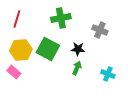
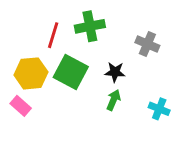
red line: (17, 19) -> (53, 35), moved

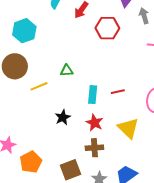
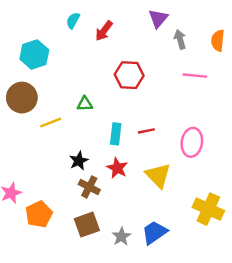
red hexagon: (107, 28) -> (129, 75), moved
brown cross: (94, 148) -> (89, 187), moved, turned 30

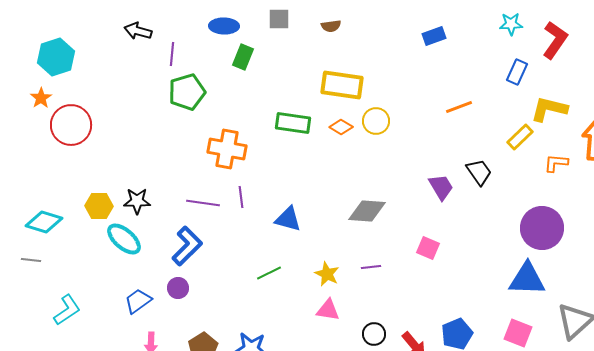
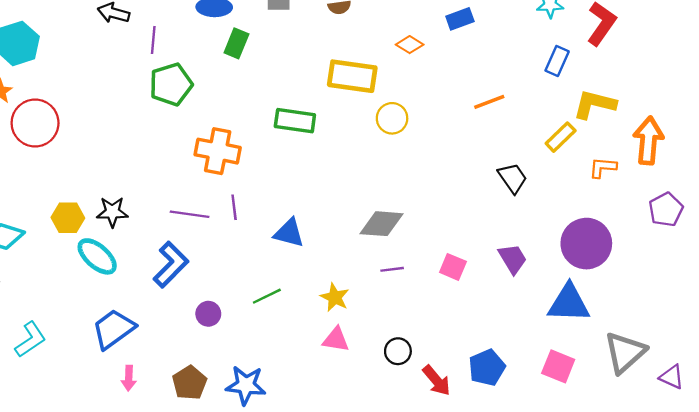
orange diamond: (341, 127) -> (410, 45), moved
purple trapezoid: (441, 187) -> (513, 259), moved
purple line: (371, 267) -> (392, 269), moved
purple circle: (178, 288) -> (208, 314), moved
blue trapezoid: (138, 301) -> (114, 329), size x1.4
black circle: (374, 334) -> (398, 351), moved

-------------------------

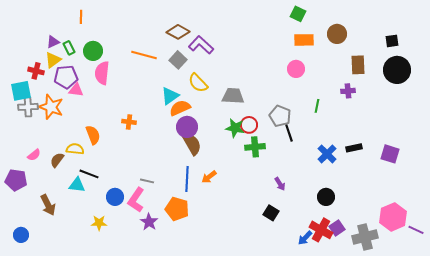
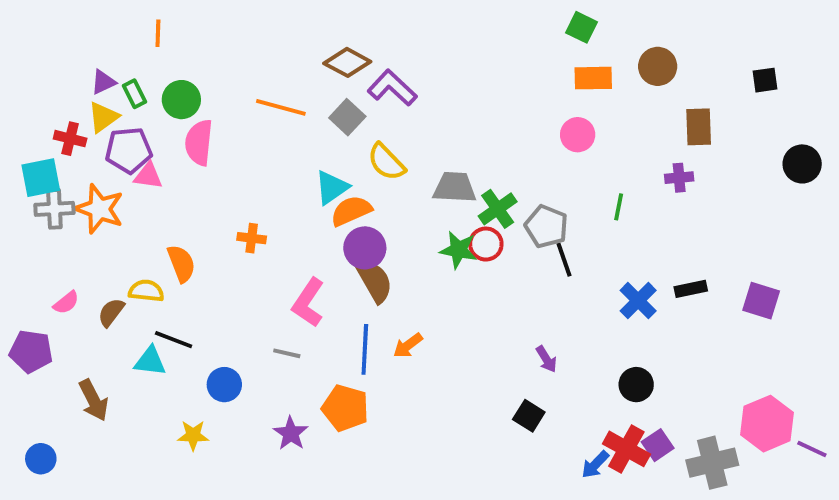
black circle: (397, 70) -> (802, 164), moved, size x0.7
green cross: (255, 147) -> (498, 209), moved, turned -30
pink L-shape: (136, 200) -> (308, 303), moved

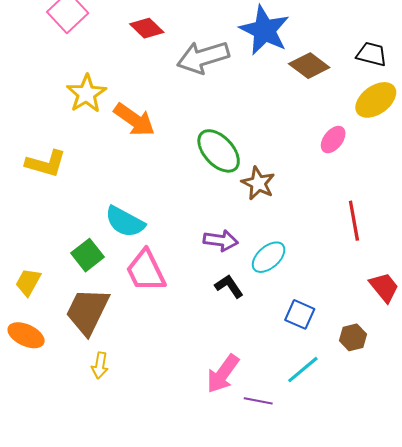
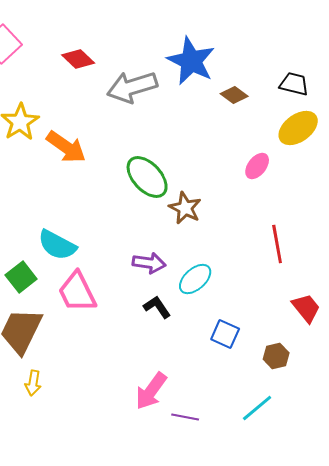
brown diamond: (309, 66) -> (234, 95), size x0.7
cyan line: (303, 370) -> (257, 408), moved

-------------------------

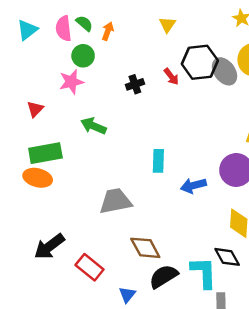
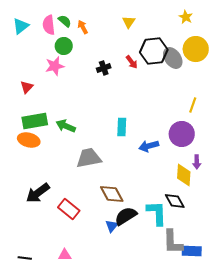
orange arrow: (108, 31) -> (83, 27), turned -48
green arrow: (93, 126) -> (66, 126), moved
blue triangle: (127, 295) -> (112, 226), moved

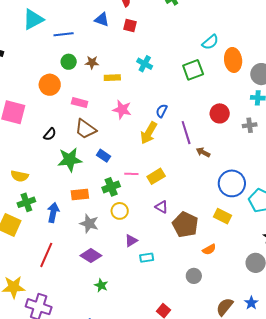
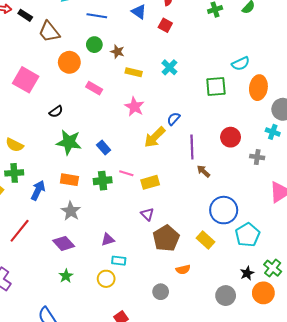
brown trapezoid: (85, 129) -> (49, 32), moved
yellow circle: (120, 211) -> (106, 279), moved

-------------------------

The task: Please reproduce the lines from the line with "brown trapezoid: (85, 129) -> (49, 32), moved" to the line with "yellow circle: (120, 211)", both ends included, exactly as they appear above.

Your solution:
brown trapezoid: (85, 129) -> (49, 32), moved
yellow circle: (120, 211) -> (106, 279), moved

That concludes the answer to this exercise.